* _PROBLEM DETAILS_
What is the number of lines in the material below that include the word "brown"? Write that number and nothing more.

* _RECORDS FOR THE EXERCISE_

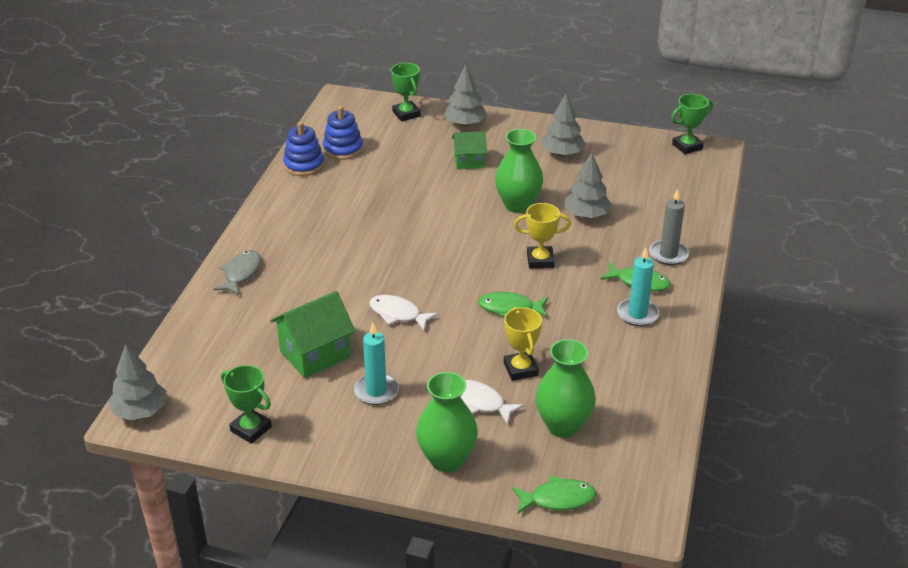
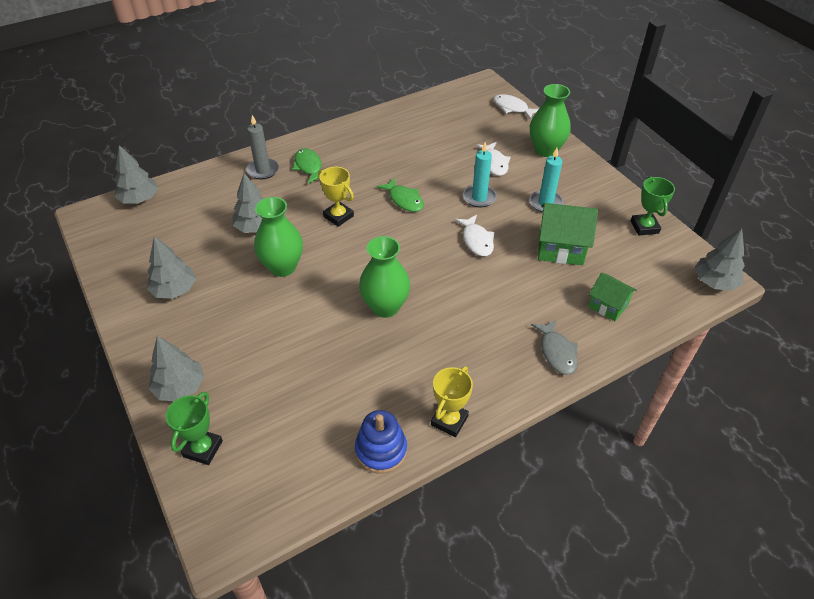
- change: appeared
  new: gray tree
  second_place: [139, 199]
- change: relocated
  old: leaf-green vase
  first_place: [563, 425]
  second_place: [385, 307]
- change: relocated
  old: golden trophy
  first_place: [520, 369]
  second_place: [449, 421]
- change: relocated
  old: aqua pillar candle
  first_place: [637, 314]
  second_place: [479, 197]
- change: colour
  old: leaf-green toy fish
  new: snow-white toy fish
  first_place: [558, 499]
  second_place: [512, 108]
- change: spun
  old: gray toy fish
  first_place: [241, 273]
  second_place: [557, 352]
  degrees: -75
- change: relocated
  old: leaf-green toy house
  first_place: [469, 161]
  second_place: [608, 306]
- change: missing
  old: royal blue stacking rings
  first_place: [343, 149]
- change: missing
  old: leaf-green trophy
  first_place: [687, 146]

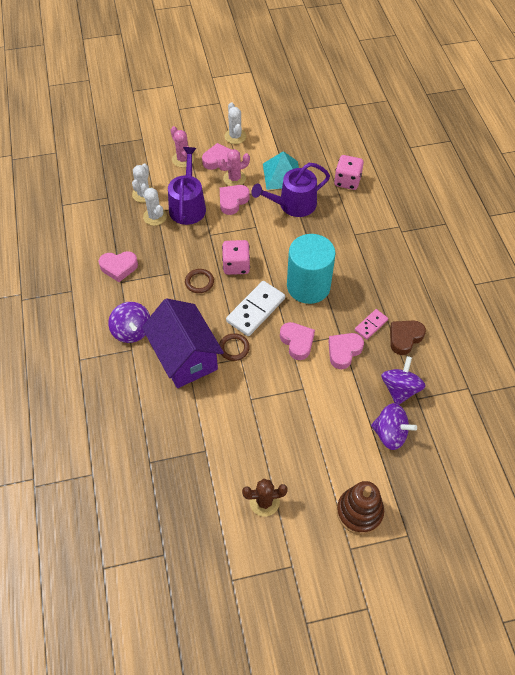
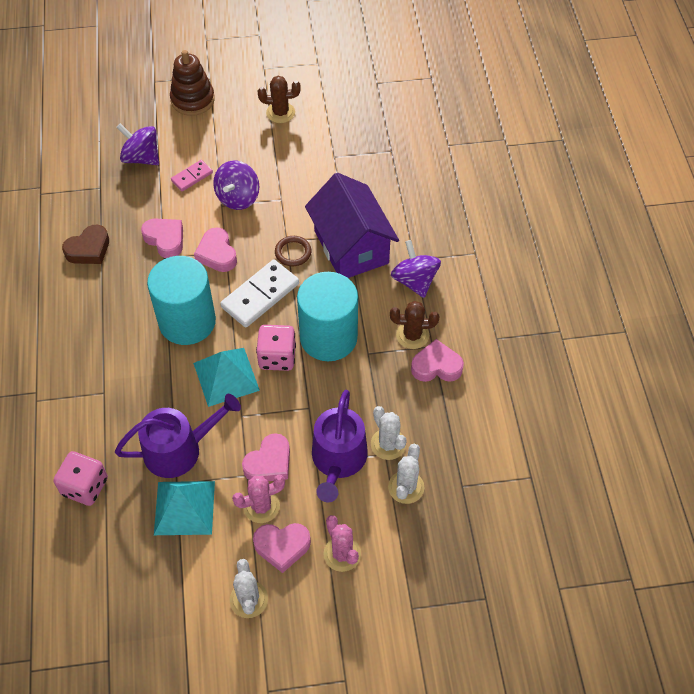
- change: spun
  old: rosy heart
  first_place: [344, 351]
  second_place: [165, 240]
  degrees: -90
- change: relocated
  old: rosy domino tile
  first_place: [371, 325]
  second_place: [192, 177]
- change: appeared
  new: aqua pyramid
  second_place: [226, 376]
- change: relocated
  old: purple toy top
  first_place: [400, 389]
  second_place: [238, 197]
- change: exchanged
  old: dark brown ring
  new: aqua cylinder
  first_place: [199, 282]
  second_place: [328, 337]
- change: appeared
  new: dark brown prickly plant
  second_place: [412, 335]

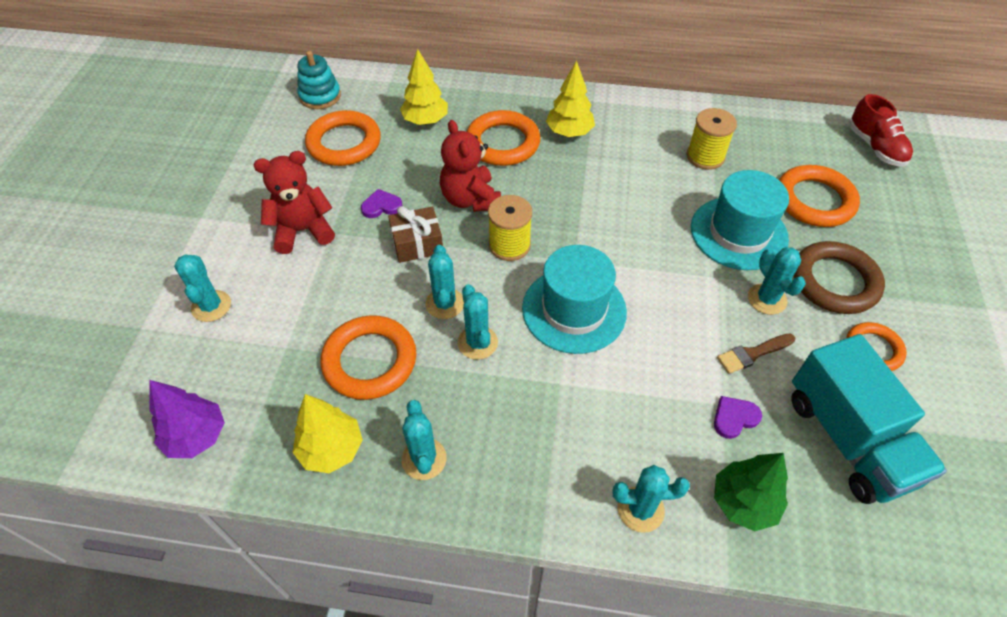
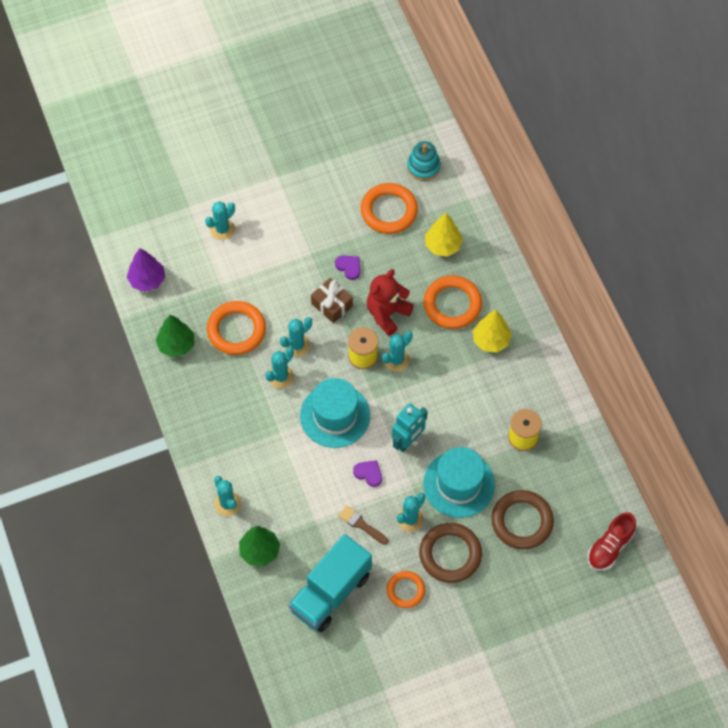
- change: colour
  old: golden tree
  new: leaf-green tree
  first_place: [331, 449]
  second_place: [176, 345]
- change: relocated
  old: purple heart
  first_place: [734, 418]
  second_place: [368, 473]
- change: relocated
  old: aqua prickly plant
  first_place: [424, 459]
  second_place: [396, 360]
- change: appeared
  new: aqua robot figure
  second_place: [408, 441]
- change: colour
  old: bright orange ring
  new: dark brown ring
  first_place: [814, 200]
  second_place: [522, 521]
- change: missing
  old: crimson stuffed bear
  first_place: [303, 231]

* _EXERCISE RESULT_
3